#### The records
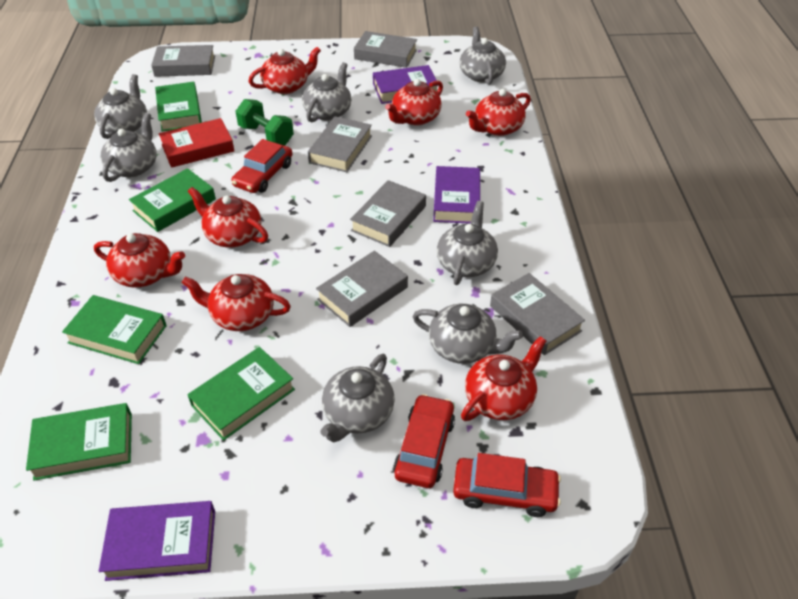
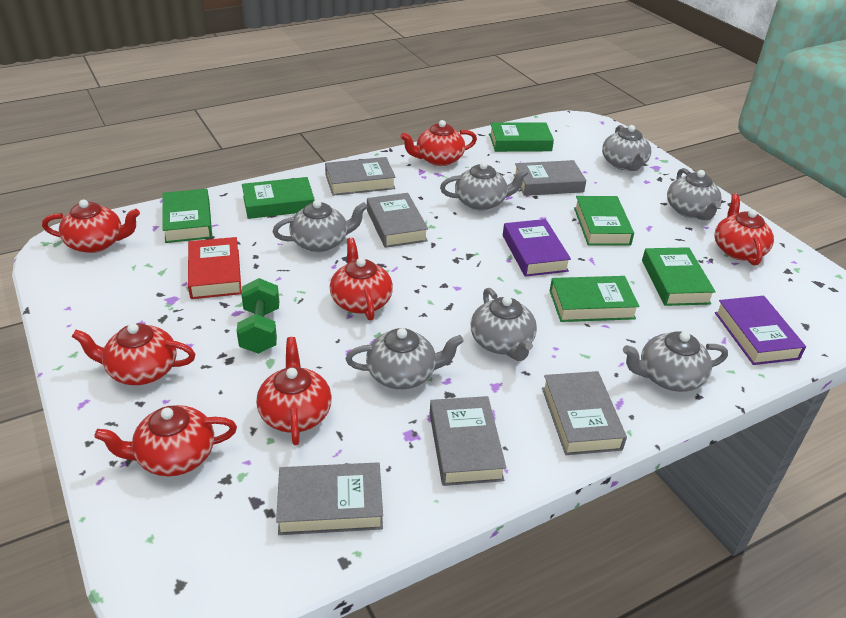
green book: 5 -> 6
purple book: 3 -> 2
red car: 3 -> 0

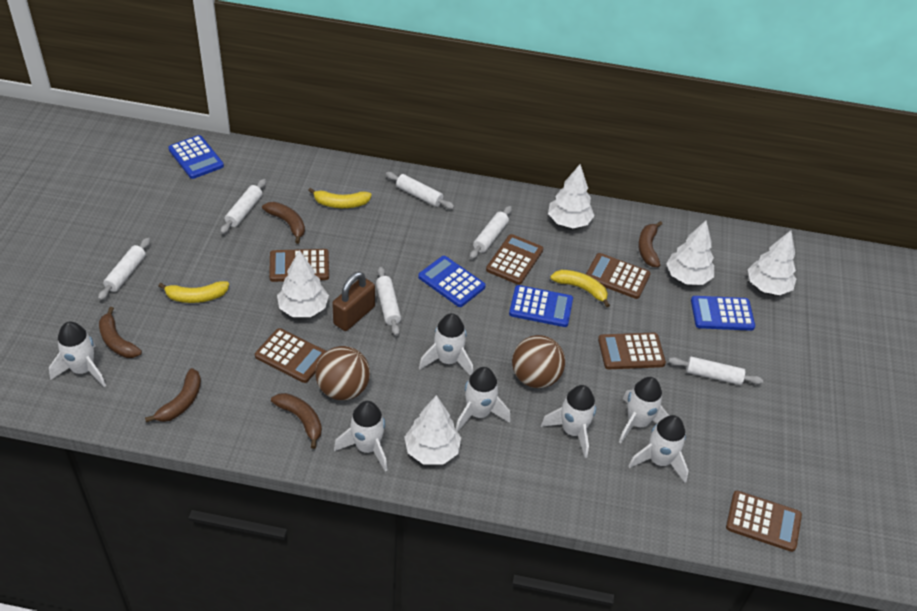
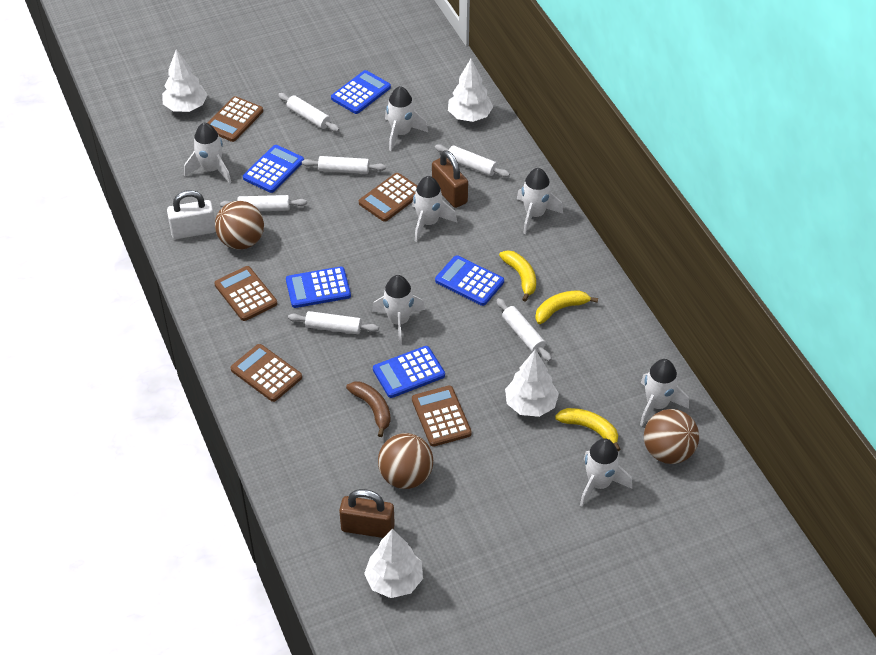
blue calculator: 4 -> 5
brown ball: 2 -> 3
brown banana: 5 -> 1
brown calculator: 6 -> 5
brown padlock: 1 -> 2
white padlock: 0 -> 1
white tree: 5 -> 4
########
#### The records
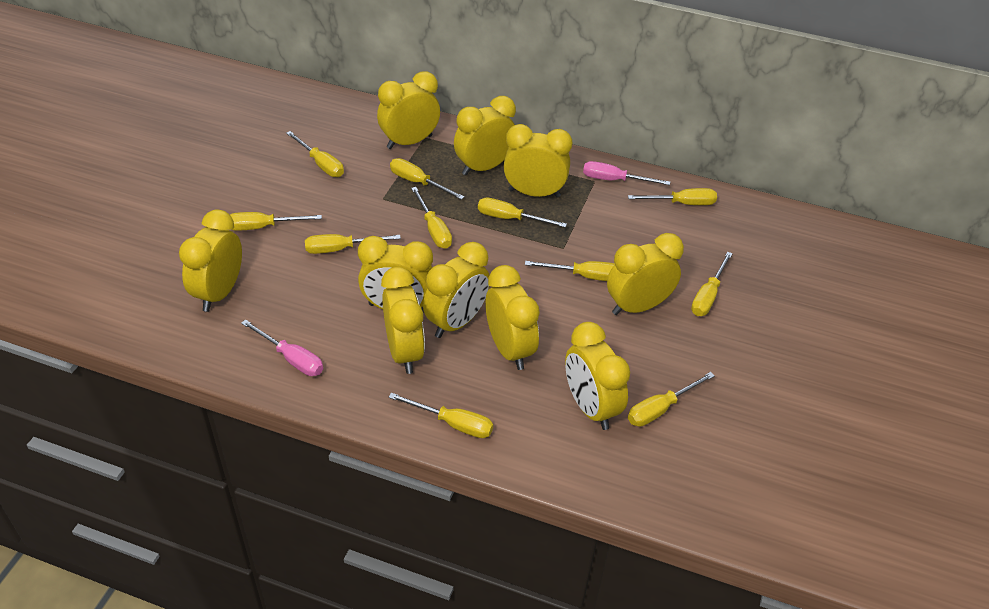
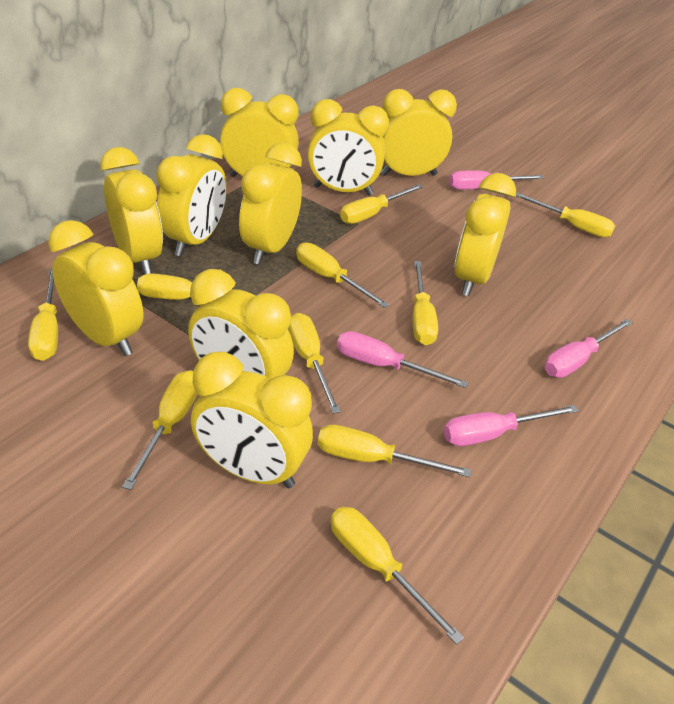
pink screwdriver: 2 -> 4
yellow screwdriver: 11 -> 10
########
→ Exercise prompt
For this exercise, please output exactly the lines above starting at the line with "brown banana: 5 -> 1" and ending at the line with "white tree: 5 -> 4", ends included.

→ Answer to this problem
brown banana: 5 -> 1
brown calculator: 6 -> 5
brown padlock: 1 -> 2
white padlock: 0 -> 1
white tree: 5 -> 4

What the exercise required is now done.